(Records excerpted from a collection)

((

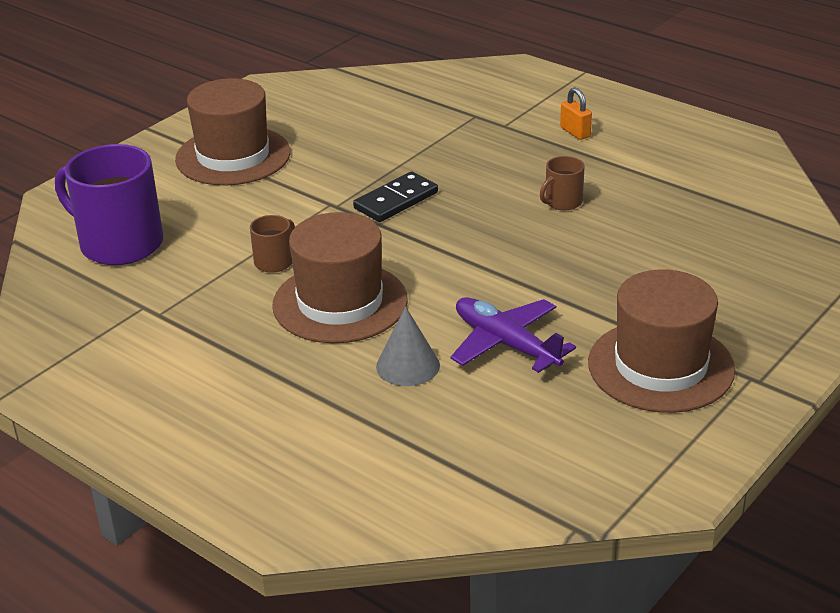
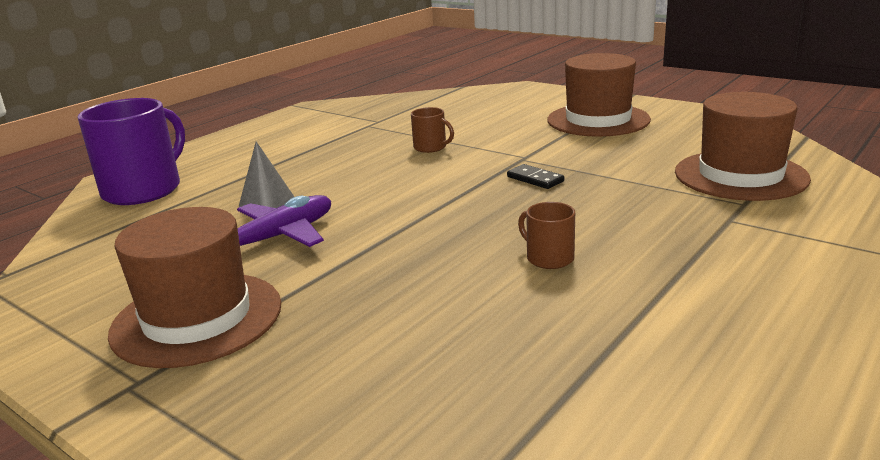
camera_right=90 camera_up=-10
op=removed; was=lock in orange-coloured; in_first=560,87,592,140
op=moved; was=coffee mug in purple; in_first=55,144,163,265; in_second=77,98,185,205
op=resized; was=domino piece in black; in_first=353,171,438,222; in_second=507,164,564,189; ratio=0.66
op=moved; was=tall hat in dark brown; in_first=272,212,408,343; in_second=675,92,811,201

))

The records above should be written out exactly, and the images dropped.

## YOUR RESPONSE
camera_right=90 camera_up=-10
op=removed; was=lock in orange-coloured; in_first=560,87,592,140
op=moved; was=coffee mug in purple; in_first=55,144,163,265; in_second=77,98,185,205
op=resized; was=domino piece in black; in_first=353,171,438,222; in_second=507,164,564,189; ratio=0.66
op=moved; was=tall hat in dark brown; in_first=272,212,408,343; in_second=675,92,811,201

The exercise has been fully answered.